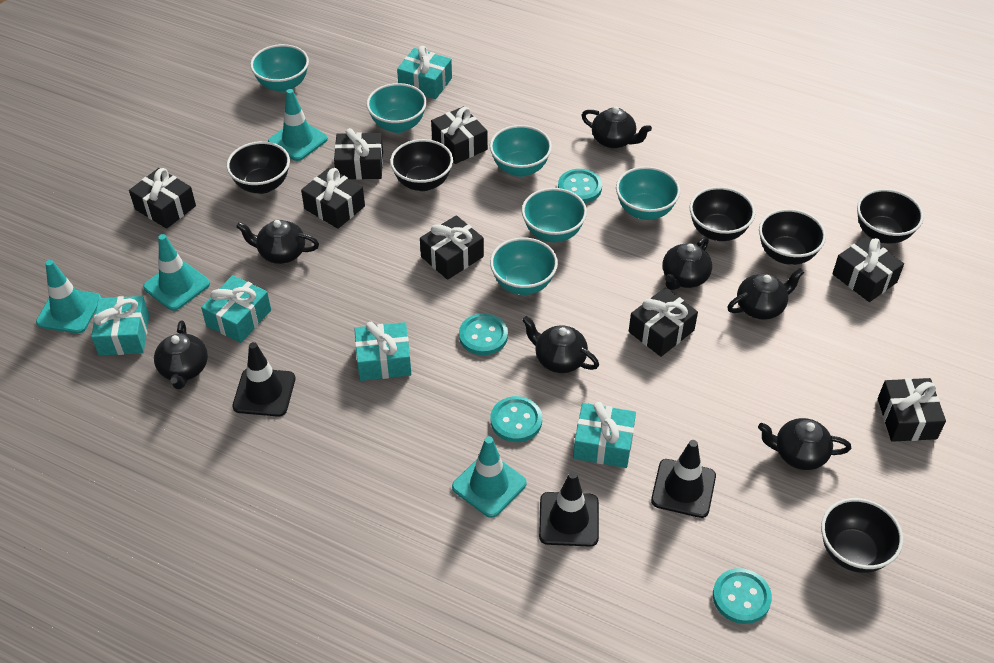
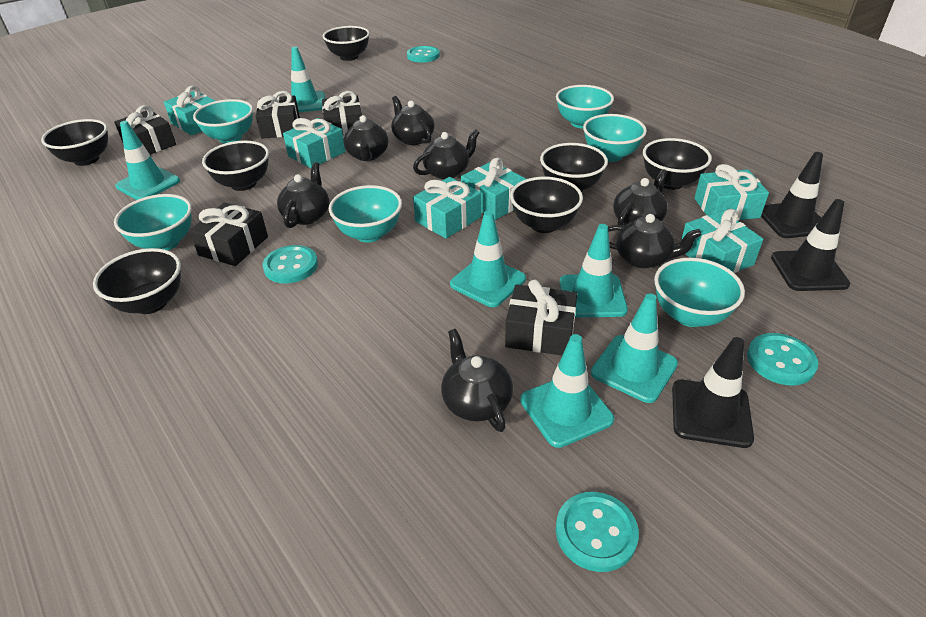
black bowl: 6 -> 7
black gift: 8 -> 5
turquoise gift: 5 -> 6
turquoise traffic cone: 4 -> 6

----------------

EXERCISE BRIEF
What is needed is an exact printout of every line from the one with "black gift: 8 -> 5" through the end of the data, including both, and nothing more.

EXERCISE SOLUTION
black gift: 8 -> 5
turquoise gift: 5 -> 6
turquoise traffic cone: 4 -> 6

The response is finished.